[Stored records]
__________

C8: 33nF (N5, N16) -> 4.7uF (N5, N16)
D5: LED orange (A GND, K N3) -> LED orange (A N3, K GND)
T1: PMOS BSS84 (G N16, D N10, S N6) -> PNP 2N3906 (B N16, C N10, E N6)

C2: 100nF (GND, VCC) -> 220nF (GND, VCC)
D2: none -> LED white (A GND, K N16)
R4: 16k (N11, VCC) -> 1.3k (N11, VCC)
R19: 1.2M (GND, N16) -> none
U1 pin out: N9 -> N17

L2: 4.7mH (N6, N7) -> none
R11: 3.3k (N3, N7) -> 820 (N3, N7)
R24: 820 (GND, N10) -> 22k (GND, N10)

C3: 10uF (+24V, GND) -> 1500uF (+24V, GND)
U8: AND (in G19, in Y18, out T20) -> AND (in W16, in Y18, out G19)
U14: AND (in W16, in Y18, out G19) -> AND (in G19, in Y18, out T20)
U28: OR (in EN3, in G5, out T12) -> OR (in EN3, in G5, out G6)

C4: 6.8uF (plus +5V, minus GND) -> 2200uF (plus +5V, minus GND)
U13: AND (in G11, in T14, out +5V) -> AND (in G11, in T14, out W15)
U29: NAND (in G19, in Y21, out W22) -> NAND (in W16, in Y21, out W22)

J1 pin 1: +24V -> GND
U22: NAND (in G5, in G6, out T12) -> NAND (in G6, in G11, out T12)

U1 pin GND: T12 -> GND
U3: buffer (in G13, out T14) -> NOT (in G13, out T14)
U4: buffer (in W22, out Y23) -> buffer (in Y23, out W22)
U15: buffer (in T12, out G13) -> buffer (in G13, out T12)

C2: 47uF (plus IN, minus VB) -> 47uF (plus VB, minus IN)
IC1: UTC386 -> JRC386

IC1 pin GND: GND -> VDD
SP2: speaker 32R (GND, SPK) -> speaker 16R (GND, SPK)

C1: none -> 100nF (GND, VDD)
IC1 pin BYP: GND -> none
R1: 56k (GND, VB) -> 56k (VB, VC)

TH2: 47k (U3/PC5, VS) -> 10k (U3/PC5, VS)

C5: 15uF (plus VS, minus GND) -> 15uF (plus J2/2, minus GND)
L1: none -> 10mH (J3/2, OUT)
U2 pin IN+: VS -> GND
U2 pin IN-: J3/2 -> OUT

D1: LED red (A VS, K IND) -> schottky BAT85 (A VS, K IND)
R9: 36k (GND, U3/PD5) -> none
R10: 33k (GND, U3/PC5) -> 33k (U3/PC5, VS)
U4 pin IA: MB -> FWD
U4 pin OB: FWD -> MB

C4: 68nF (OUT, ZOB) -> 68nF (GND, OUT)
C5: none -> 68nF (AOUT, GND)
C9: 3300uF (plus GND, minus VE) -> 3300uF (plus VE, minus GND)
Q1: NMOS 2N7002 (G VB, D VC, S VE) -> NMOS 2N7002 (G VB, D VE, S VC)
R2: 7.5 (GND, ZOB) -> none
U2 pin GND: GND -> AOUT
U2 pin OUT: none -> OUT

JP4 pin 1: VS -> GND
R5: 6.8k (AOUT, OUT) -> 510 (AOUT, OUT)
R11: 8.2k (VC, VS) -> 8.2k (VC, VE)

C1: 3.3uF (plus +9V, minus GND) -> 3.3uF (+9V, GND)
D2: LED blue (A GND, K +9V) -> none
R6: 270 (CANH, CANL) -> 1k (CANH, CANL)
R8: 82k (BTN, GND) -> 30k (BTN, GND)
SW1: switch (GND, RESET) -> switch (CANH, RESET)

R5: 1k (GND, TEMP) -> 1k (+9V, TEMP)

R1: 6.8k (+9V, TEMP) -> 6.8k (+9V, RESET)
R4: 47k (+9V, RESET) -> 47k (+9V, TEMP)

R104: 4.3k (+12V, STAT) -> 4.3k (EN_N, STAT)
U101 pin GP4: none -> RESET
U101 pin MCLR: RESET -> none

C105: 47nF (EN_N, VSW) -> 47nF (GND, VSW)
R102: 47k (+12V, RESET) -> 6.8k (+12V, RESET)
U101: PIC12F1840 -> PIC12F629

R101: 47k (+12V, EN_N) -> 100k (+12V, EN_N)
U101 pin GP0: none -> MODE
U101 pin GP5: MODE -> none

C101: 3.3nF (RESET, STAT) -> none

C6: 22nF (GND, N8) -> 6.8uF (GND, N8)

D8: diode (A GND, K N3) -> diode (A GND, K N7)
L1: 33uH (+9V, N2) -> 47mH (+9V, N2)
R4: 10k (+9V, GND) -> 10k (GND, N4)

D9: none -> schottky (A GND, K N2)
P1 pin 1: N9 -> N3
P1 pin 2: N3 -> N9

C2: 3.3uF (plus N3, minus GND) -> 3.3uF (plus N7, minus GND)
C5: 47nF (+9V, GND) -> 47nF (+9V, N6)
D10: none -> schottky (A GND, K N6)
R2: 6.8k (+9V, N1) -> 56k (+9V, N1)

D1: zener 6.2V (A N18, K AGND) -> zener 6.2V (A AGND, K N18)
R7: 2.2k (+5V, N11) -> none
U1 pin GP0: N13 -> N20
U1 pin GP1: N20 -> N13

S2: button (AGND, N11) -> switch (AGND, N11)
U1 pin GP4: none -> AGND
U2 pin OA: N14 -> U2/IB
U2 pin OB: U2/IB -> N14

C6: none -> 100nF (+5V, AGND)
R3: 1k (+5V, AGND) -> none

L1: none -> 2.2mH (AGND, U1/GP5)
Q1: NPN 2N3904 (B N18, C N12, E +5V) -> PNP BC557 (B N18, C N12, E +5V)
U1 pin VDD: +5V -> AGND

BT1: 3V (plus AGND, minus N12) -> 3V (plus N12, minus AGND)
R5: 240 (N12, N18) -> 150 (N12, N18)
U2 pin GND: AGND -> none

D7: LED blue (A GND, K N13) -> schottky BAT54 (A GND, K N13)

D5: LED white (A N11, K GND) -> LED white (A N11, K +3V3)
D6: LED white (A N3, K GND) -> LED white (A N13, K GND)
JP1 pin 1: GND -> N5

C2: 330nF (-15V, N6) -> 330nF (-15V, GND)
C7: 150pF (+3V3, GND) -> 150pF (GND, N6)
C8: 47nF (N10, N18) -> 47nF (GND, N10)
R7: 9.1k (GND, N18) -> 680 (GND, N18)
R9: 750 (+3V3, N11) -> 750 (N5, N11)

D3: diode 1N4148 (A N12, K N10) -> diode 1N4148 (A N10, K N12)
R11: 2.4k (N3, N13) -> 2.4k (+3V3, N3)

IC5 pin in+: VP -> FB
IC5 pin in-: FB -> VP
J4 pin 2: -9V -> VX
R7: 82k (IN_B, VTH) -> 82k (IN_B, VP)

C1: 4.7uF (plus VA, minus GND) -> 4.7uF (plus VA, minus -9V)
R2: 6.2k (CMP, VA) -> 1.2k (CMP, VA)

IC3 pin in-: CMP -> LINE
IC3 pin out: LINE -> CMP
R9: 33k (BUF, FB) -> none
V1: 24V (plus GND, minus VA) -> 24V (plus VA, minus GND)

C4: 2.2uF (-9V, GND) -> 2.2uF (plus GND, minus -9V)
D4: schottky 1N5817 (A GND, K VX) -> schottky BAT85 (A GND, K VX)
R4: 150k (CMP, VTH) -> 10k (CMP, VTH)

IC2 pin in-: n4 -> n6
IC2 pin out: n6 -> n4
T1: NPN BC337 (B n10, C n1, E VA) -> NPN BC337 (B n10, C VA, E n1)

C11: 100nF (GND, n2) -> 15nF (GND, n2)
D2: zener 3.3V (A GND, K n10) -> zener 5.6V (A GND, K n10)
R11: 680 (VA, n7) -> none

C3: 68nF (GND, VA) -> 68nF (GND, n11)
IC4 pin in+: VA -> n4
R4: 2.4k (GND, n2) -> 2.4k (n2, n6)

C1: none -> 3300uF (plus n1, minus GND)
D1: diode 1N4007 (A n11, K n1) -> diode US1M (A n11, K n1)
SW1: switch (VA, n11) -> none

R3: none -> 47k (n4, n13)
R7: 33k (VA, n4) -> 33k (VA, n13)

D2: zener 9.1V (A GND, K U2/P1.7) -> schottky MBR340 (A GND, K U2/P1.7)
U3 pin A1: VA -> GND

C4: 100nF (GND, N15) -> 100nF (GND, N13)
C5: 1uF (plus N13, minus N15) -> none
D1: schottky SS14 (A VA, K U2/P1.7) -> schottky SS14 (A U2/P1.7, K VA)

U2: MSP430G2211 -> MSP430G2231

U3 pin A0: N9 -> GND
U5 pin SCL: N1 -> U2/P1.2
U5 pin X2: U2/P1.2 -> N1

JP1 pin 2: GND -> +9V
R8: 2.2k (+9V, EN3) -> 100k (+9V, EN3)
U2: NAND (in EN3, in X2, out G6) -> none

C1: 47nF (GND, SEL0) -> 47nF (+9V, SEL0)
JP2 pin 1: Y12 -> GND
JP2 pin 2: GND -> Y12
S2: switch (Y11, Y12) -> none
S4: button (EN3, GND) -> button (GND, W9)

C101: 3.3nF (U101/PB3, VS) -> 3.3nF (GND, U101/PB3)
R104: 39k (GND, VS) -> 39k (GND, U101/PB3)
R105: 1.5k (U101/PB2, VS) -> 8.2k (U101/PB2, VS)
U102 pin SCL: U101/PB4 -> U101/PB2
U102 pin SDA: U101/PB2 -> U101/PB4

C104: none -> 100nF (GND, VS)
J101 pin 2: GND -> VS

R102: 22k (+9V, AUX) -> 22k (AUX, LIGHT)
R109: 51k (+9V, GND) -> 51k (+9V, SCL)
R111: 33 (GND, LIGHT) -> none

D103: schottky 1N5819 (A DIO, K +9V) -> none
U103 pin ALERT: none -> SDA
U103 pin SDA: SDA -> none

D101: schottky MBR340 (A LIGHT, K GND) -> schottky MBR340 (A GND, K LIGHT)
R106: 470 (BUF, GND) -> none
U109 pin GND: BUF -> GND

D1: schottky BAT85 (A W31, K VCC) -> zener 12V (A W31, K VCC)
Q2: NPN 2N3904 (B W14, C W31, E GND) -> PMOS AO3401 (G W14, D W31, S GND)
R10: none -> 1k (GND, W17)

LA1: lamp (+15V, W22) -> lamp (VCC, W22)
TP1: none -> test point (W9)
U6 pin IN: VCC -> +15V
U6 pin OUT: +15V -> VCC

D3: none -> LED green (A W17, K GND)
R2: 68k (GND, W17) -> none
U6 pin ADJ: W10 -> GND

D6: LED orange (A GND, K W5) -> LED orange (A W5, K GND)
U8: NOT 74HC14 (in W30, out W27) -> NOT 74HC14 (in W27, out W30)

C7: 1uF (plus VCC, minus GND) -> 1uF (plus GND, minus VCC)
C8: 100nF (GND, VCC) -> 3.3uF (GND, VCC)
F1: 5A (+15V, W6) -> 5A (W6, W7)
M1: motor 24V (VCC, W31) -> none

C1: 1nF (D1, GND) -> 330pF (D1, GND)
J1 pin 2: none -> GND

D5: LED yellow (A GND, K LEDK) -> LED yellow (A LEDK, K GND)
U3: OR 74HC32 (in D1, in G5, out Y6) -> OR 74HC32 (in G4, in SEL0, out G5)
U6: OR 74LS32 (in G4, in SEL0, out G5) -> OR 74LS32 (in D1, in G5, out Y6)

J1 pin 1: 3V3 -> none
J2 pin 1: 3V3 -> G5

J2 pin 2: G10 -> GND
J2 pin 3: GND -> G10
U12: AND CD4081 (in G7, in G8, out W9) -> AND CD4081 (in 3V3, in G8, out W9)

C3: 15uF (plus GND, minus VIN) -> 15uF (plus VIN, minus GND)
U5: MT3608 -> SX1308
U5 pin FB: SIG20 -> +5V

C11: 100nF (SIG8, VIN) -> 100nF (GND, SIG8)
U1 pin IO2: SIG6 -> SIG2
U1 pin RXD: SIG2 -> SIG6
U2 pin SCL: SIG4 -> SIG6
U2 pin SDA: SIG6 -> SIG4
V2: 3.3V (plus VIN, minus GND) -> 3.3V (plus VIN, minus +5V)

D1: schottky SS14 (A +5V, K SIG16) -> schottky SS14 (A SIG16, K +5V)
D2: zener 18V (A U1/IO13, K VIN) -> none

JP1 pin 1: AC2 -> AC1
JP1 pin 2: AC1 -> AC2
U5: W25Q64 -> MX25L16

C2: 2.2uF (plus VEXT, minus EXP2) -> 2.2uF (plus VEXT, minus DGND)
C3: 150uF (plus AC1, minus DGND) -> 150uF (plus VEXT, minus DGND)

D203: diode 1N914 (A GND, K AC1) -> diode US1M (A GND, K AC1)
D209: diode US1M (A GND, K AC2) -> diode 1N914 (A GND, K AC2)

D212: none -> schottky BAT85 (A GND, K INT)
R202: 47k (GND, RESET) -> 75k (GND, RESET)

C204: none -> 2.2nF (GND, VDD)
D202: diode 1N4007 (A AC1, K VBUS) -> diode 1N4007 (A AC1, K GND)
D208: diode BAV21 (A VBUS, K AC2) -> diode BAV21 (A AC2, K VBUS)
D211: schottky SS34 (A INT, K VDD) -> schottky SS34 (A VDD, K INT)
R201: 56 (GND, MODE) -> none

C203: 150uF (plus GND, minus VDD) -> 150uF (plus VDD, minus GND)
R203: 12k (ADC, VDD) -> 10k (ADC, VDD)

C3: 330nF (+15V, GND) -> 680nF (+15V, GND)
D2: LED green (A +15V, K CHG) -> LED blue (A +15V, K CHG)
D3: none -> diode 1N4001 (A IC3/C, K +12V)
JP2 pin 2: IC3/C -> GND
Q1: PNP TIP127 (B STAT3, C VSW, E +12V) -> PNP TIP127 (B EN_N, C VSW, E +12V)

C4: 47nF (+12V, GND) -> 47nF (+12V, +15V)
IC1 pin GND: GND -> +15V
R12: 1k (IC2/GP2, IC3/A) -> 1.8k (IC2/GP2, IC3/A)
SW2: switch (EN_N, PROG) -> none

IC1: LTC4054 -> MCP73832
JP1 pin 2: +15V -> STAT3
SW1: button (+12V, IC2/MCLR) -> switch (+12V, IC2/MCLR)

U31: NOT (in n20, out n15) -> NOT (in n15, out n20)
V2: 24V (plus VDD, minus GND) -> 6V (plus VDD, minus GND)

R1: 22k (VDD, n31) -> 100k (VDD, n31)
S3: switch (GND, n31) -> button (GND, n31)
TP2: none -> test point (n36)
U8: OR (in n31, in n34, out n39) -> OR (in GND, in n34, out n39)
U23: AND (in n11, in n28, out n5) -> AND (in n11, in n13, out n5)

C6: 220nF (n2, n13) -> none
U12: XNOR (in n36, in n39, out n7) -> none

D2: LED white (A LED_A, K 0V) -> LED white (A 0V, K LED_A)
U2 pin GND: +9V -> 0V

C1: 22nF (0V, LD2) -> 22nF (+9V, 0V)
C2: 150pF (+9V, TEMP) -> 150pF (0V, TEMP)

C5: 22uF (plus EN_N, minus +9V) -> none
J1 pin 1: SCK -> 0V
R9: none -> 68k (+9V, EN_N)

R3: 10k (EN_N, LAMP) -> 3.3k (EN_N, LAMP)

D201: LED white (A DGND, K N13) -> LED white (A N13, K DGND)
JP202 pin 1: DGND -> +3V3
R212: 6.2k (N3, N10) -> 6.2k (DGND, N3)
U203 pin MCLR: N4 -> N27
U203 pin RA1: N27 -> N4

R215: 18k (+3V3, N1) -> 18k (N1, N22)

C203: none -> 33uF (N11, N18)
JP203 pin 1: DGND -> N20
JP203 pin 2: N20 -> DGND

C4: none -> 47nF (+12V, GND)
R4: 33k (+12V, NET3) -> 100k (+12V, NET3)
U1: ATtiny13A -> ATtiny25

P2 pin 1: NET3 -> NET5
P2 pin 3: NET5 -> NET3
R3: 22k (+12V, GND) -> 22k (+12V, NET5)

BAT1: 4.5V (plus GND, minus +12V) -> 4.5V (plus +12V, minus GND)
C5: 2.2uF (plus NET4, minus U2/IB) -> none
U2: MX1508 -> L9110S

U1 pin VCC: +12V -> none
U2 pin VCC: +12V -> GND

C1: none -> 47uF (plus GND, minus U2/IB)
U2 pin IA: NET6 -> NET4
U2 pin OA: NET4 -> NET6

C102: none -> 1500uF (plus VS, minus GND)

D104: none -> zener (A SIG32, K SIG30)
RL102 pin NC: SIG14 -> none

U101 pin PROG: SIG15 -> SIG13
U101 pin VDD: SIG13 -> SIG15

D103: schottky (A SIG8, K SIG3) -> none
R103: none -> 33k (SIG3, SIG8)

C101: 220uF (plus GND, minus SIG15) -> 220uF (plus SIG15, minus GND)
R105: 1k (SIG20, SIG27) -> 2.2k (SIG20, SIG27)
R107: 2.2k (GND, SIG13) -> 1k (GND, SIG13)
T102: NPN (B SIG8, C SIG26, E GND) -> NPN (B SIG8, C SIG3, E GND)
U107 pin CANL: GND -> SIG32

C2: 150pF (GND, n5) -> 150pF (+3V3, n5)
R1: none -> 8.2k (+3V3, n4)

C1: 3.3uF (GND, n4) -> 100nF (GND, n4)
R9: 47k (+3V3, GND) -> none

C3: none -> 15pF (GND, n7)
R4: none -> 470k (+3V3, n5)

__________

● Assignment: Once the line with "U101 pin VDD: SIG13 -> SIG15" is found in the records above, print exactly that line and every line after it through the line with "R107: 2.2k (GND, SIG13) -> 1k (GND, SIG13)".

● Solved problem:
U101 pin VDD: SIG13 -> SIG15

D103: schottky (A SIG8, K SIG3) -> none
R103: none -> 33k (SIG3, SIG8)

C101: 220uF (plus GND, minus SIG15) -> 220uF (plus SIG15, minus GND)
R105: 1k (SIG20, SIG27) -> 2.2k (SIG20, SIG27)
R107: 2.2k (GND, SIG13) -> 1k (GND, SIG13)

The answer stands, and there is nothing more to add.